= Beginning of Section =

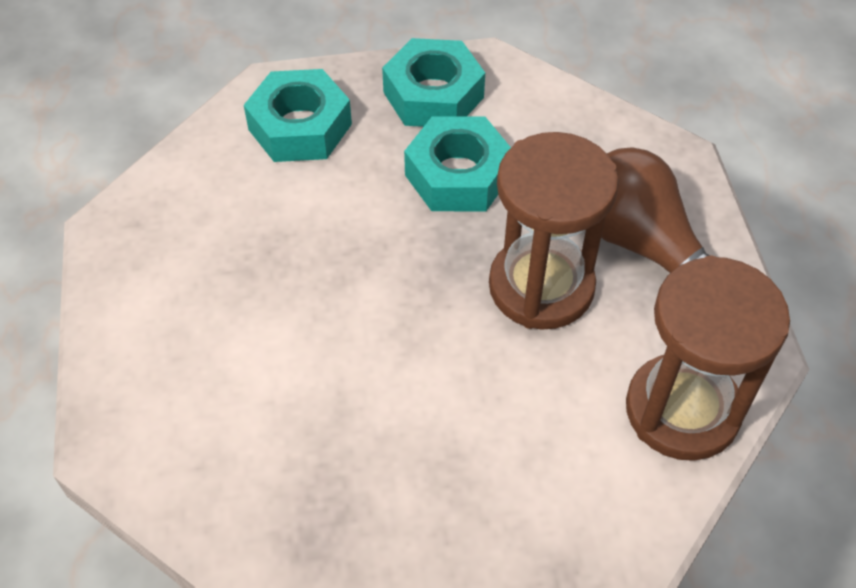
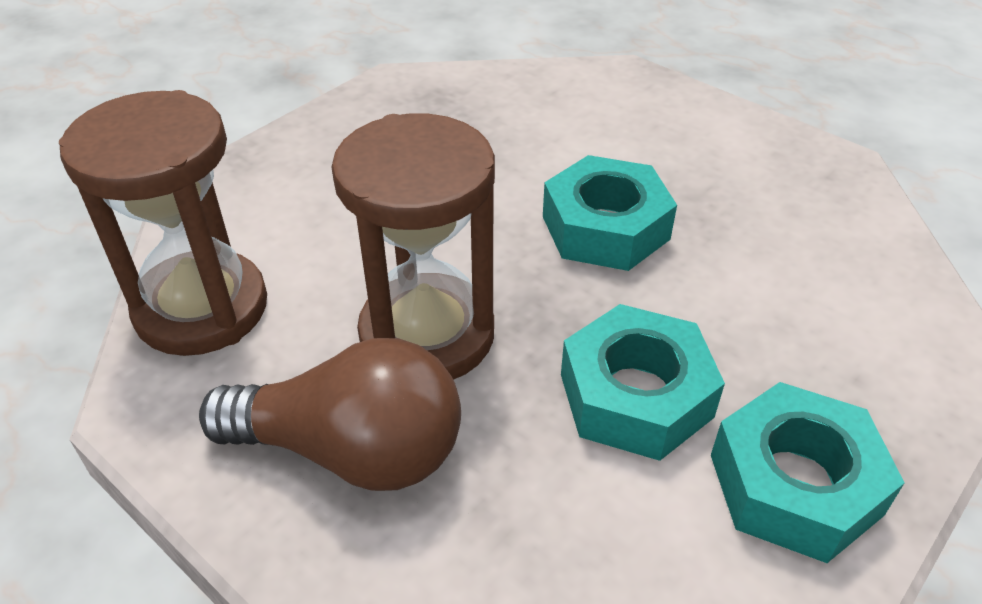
camera: 140 degrees right, 10 degrees down
(300, 127) = (857, 337): turquoise nut -> turquoise nut (605, 227)

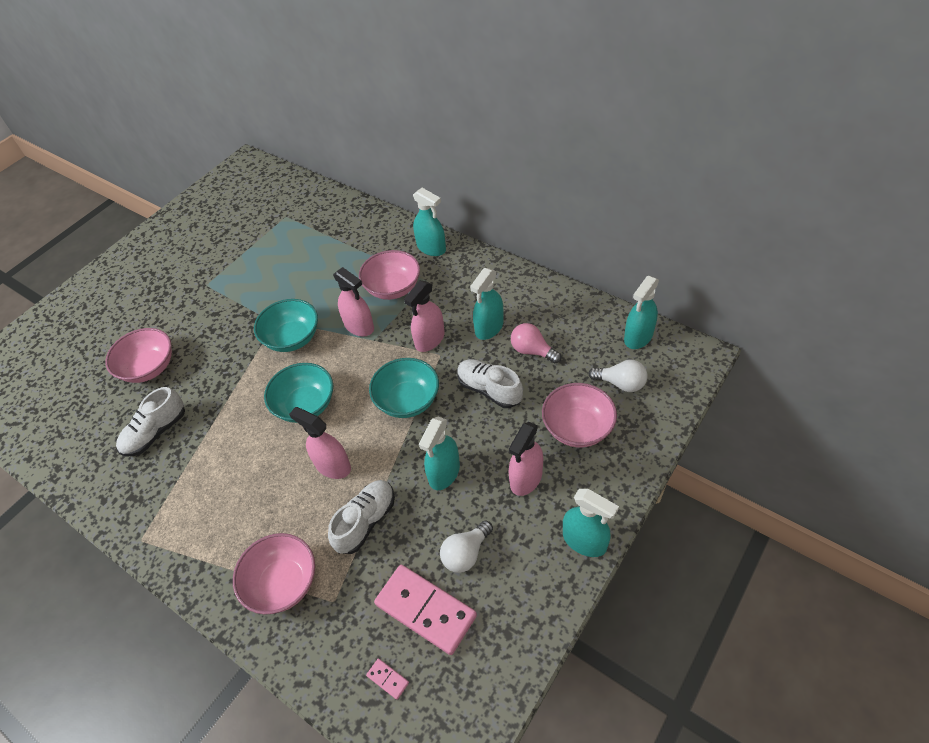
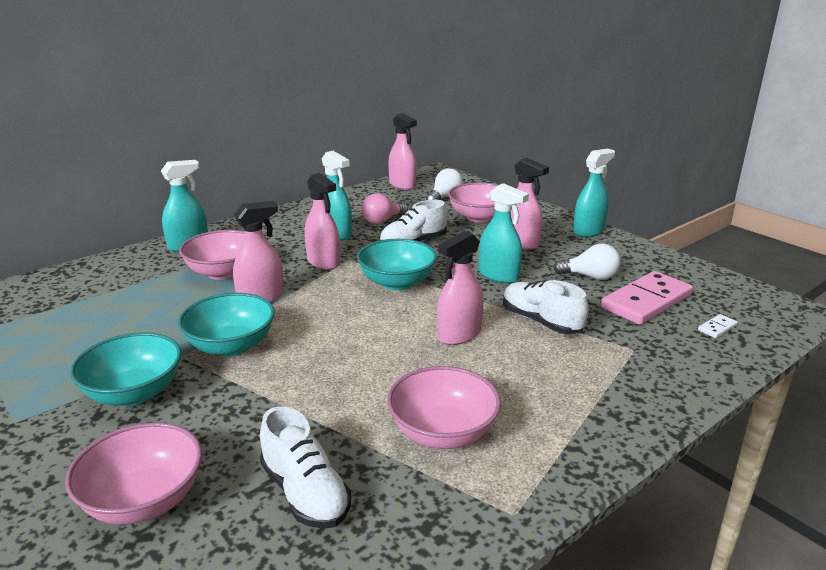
camera: 80 degrees left, 25 degrees down
(283, 583) = (608, 381): pink bowl -> pink bowl (442, 433)
(305, 405) = (356, 345): turquoise bowl -> turquoise bowl (134, 393)
(387, 679) = (717, 328): pink domino -> white domino
(466, 553) = (590, 276): white light bulb -> white light bulb turned 45 degrees counterclockwise
(638, 337) = (402, 185): turquoise spray bottle -> pink spray bottle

= End of Section =

▶ **Description of the task**: The result should be every line of the data, reproduced exactly, with the images removed.

▶ **Answer to this task**:
camera: 140 degrees right, 10 degrees down
(300, 127) = (857, 337): turquoise nut -> turquoise nut (605, 227)

camera: 80 degrees left, 25 degrees down
(283, 583) = (608, 381): pink bowl -> pink bowl (442, 433)
(305, 405) = (356, 345): turquoise bowl -> turquoise bowl (134, 393)
(387, 679) = (717, 328): pink domino -> white domino
(466, 553) = (590, 276): white light bulb -> white light bulb turned 45 degrees counterclockwise
(638, 337) = (402, 185): turquoise spray bottle -> pink spray bottle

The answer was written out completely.